[Stored dataset items]
-.-.-
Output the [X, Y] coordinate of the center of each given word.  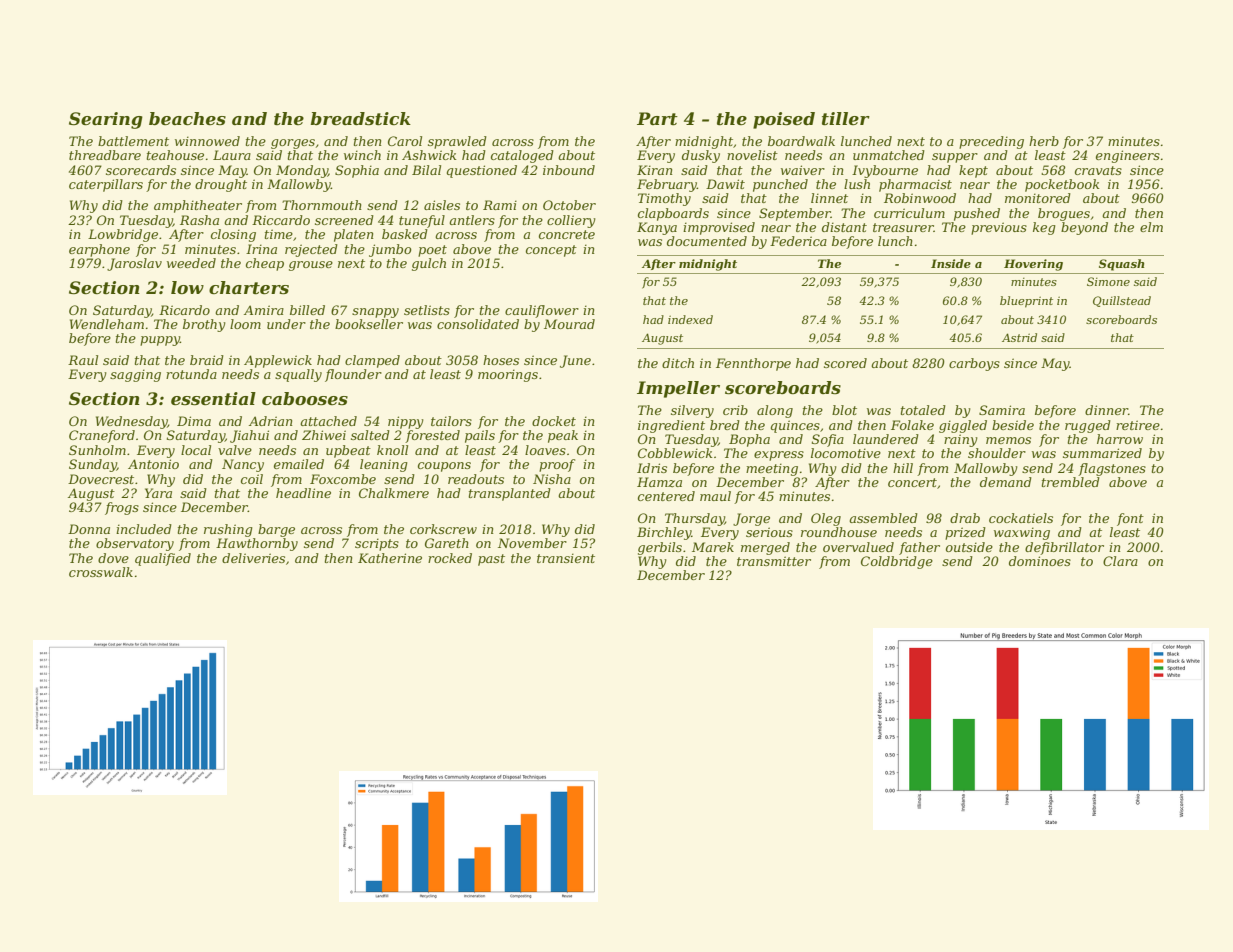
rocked [450, 558]
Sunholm [97, 450]
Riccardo [281, 220]
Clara [1120, 561]
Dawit [725, 184]
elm [1151, 227]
-.-.-
■ **Written request**:
Can you rewrite every one of the entries with "center" replaced by "midpoint", keeping everything else the same and leaving the pictures out?

■ **Exercise response**:
Output the [X, Y] coordinate of the midpoint of each given word.  
rocked [450, 558]
Sunholm [97, 450]
Riccardo [281, 220]
Clara [1120, 561]
Dawit [725, 184]
elm [1151, 227]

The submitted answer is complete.